RECORDS SHOWN Block Start

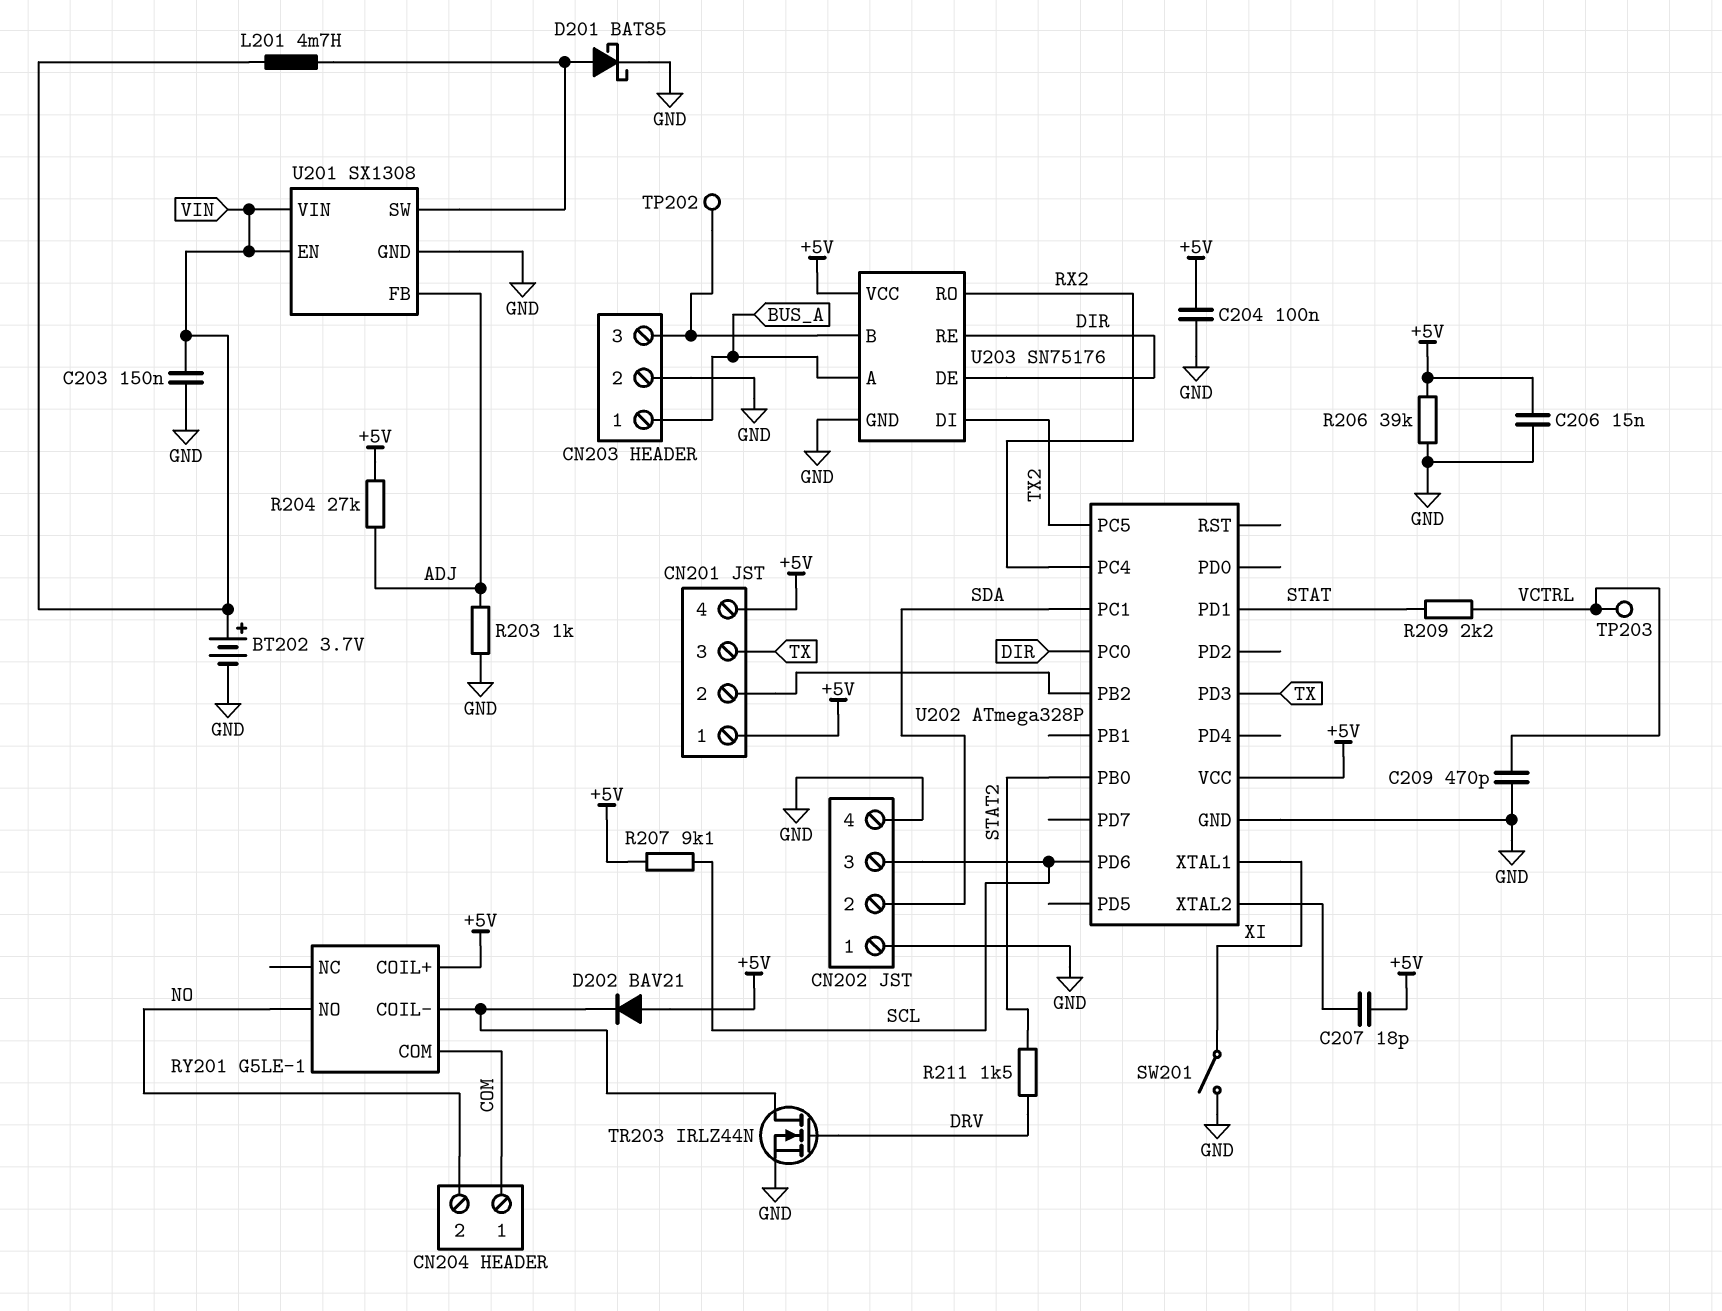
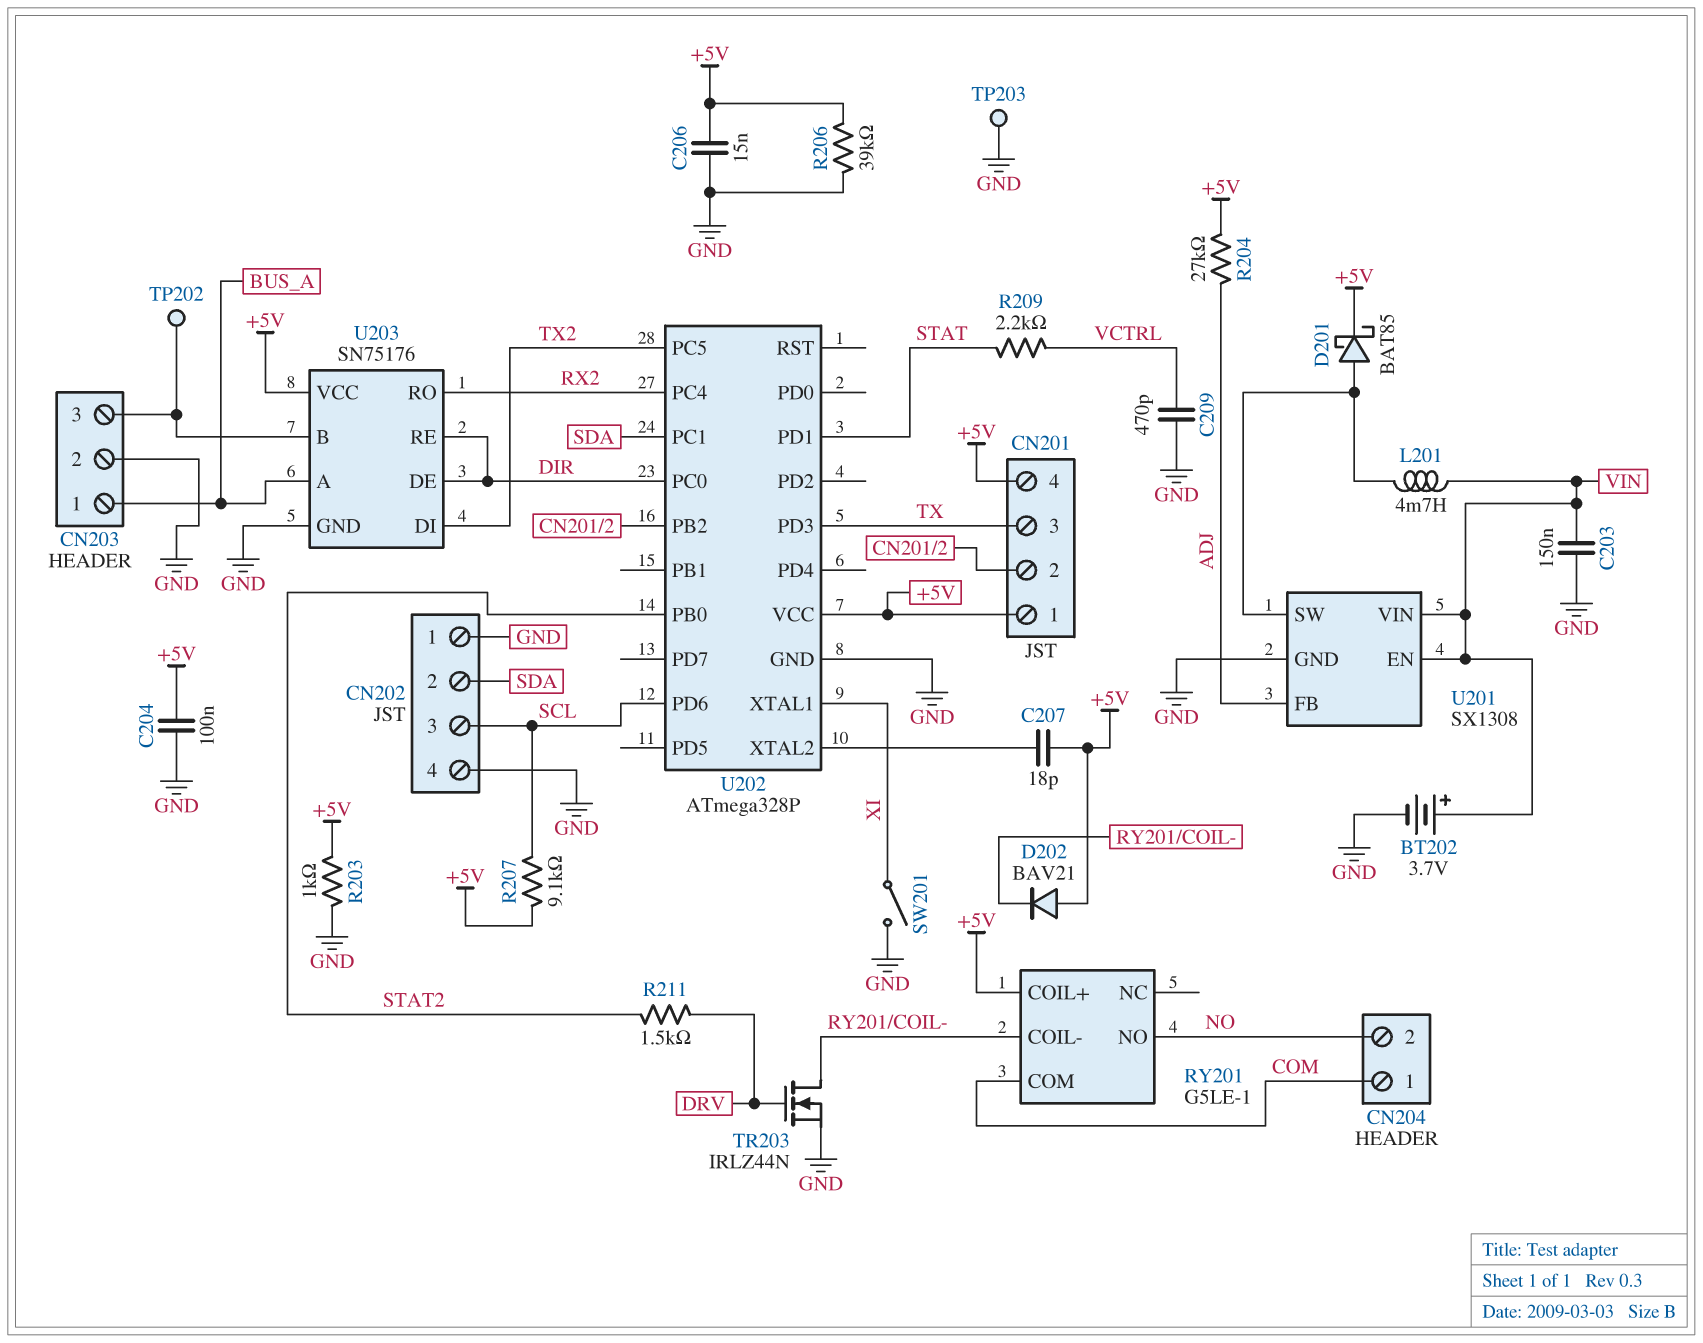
D201: schottky BAT85 (A U201/SW, K GND) -> schottky BAT85 (A U201/SW, K +5V)
R203: 1k (ADJ, GND) -> 1k (+5V, GND)
TP203: test point (VCTRL) -> test point (GND)

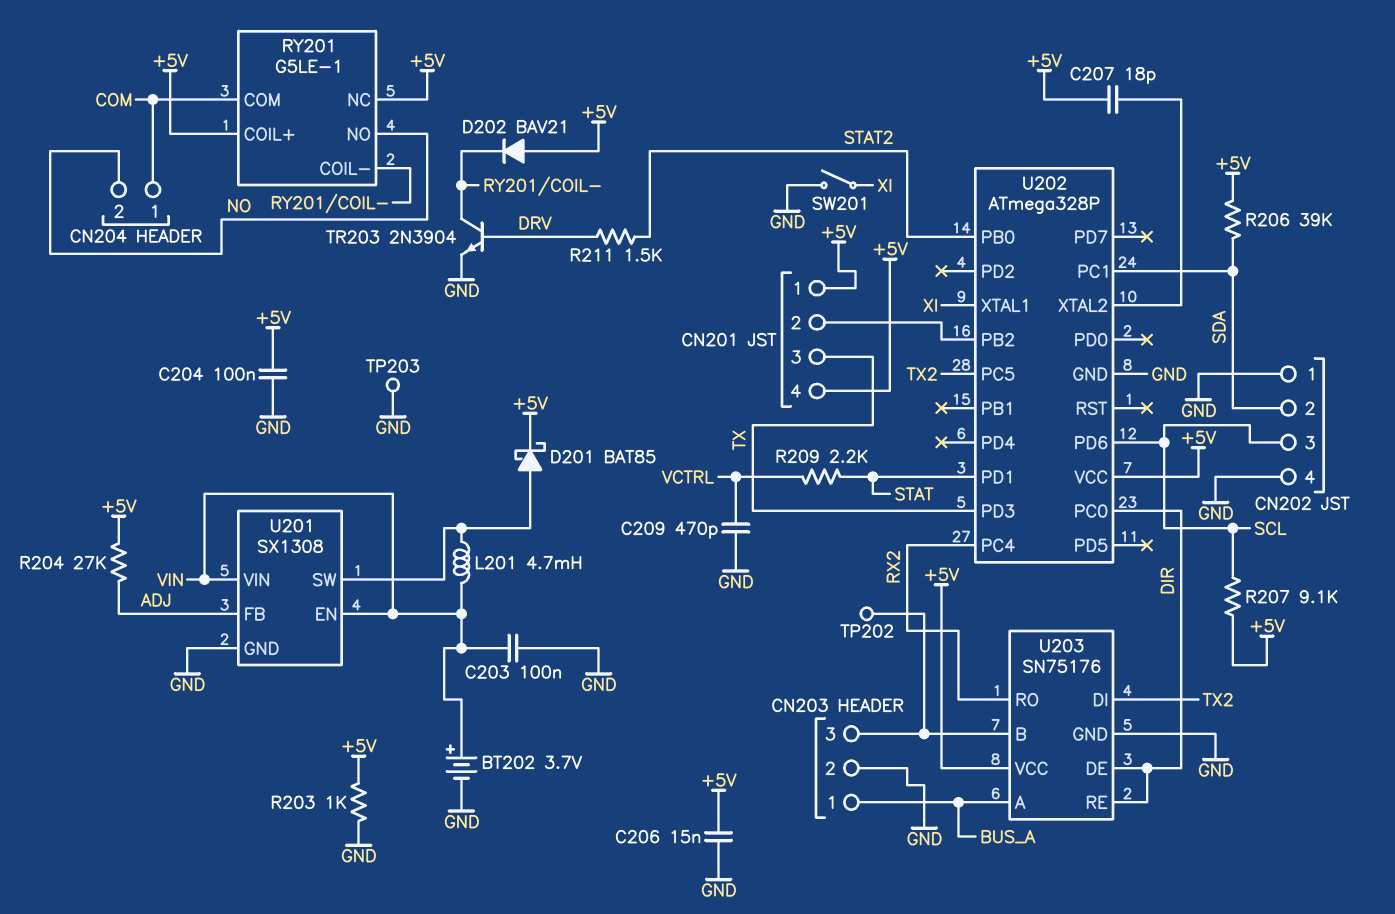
C203: 150nF (GND, VIN) -> 100nF (GND, VIN)
R206: 39k (+5V, GND) -> 39k (+5V, SDA)
RY201 pin NC: none -> +5V
TR203: NMOS IRLZ44N (G DRV, D RY201/COIL-, S GND) -> NPN 2N3904 (B DRV, C RY201/COIL-, E GND)

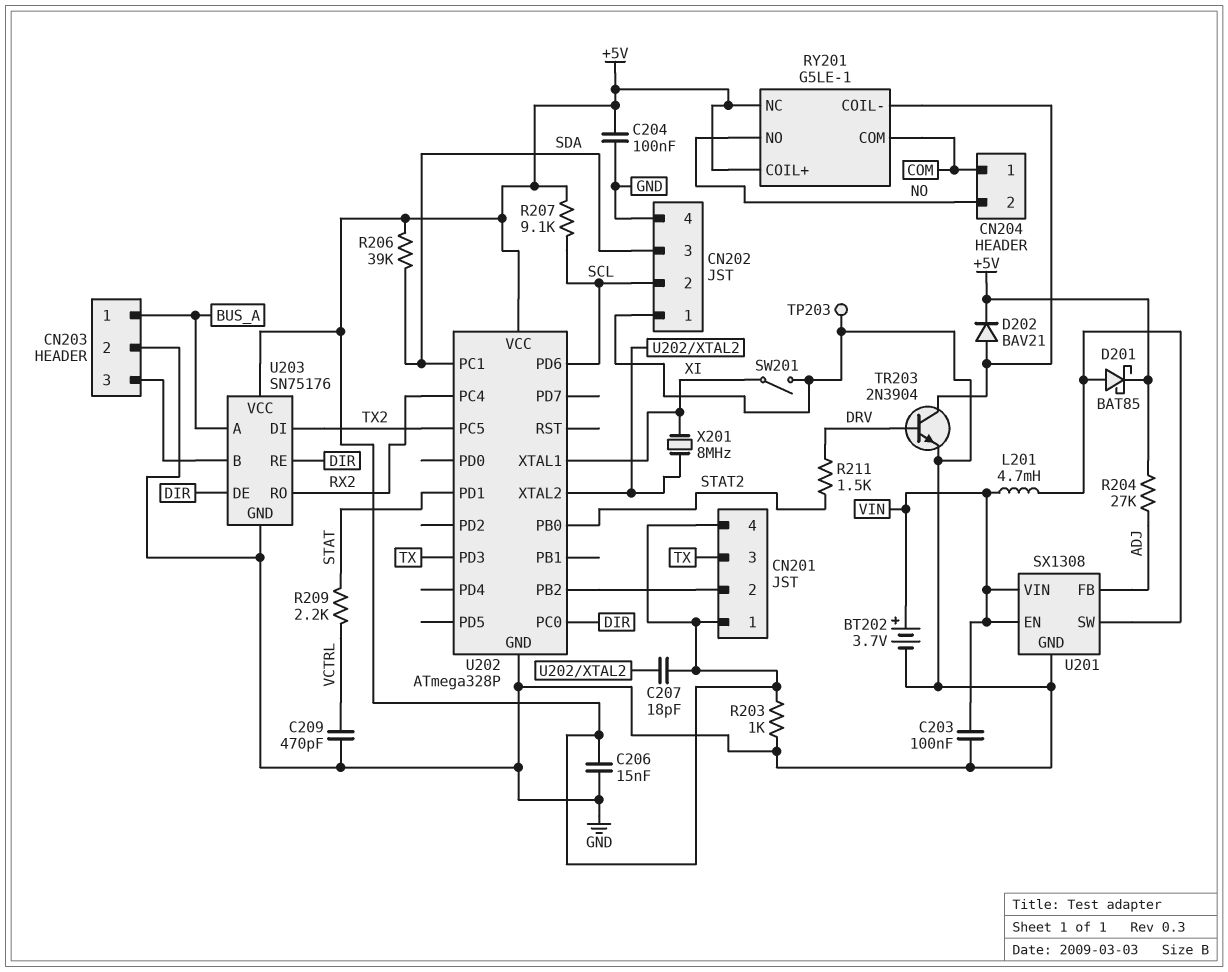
CN202 pin 2: SDA -> SCL
CN202 pin 3: SCL -> SDA
D202: diode BAV21 (A +5V, K RY201/COIL-) -> diode BAV21 (A RY201/COIL-, K +5V)
TP202: test point (CN203/3) -> none
X201: none -> 8MHz (U202/XTAL2, XI)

RECORDS SHOWN Block End

EXERCISE INSTRUCTIONS. Apart from the pictures, all of the data must be duplicated exactly as shown above.

TASK ANSWER.
D201: schottky BAT85 (A U201/SW, K GND) -> schottky BAT85 (A U201/SW, K +5V)
R203: 1k (ADJ, GND) -> 1k (+5V, GND)
TP203: test point (VCTRL) -> test point (GND)

C203: 150nF (GND, VIN) -> 100nF (GND, VIN)
R206: 39k (+5V, GND) -> 39k (+5V, SDA)
RY201 pin NC: none -> +5V
TR203: NMOS IRLZ44N (G DRV, D RY201/COIL-, S GND) -> NPN 2N3904 (B DRV, C RY201/COIL-, E GND)

CN202 pin 2: SDA -> SCL
CN202 pin 3: SCL -> SDA
D202: diode BAV21 (A +5V, K RY201/COIL-) -> diode BAV21 (A RY201/COIL-, K +5V)
TP202: test point (CN203/3) -> none
X201: none -> 8MHz (U202/XTAL2, XI)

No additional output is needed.